*WORK INSTRUCTION*: Every line that contains the word "railway" should be copied from the records below.
*** Opening of DATA FOR THE TASK ***
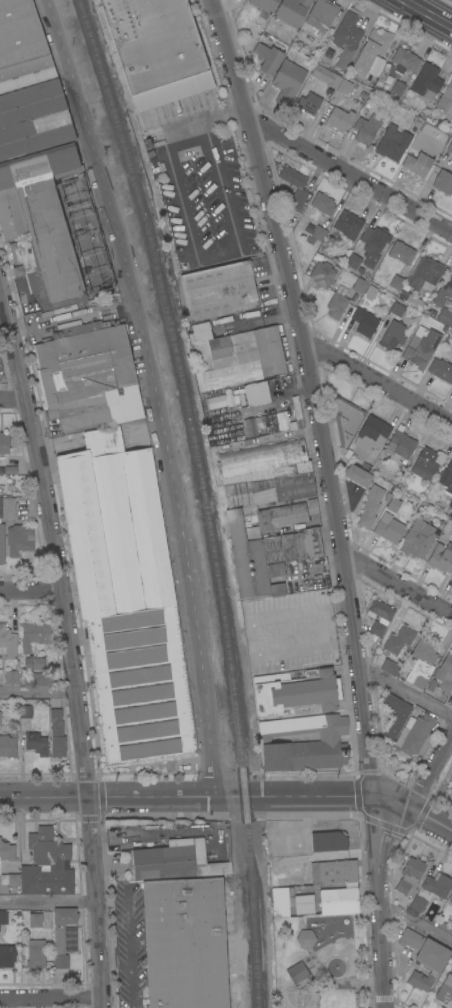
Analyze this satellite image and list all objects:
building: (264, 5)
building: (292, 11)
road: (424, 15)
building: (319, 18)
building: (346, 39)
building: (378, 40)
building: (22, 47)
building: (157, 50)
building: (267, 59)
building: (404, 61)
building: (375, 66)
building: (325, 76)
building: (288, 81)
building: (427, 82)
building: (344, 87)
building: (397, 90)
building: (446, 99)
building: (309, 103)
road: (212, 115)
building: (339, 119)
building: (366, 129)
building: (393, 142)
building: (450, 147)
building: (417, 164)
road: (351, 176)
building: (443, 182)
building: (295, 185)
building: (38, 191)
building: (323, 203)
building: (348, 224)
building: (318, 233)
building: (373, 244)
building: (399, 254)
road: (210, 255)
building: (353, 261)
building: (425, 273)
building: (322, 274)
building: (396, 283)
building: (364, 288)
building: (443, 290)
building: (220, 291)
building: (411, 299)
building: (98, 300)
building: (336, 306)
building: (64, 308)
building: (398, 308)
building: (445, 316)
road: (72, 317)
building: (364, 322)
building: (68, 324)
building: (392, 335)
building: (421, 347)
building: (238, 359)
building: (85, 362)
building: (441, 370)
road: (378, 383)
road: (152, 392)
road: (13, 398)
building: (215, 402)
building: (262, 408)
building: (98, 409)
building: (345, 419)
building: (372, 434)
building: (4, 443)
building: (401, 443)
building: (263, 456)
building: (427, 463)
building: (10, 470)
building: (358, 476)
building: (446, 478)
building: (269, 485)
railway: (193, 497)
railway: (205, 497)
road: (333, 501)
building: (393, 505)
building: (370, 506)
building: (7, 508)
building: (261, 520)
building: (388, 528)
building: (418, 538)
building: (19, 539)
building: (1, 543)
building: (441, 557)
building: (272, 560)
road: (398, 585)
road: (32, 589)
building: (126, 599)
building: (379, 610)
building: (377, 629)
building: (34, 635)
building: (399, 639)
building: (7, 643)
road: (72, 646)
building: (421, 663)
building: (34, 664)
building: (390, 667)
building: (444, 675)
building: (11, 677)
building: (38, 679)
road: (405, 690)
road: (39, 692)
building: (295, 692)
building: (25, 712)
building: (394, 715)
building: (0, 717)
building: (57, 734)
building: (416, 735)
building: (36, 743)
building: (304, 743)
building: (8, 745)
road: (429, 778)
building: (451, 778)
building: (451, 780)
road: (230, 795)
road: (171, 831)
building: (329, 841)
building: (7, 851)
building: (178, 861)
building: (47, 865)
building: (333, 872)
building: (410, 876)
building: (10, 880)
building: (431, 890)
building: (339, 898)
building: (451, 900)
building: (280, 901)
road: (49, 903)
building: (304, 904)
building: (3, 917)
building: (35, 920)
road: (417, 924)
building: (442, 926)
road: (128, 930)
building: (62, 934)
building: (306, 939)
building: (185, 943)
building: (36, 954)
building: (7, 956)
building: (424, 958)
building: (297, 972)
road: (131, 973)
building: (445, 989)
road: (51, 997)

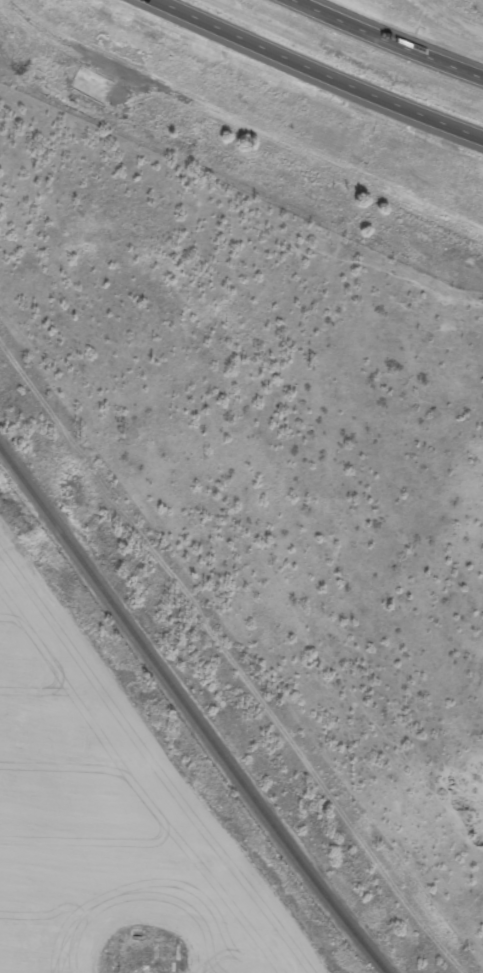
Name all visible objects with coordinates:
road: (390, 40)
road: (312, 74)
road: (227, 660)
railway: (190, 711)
*** Close of DATA FOR THE TASK ***
*TASK ANSWER*:
railway: (193, 497)
railway: (205, 497)
railway: (190, 711)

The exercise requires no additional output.